◆ **MATERIAL SUPPLIED**
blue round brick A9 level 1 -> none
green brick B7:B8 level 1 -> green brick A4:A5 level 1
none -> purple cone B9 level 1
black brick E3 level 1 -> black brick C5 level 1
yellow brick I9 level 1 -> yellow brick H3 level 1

◆ **WORK REQUIRED**
For the string "none", go line by line through the material and copy every line that has it.

◆ **ANSWER BELOW**
blue round brick A9 level 1 -> none
none -> purple cone B9 level 1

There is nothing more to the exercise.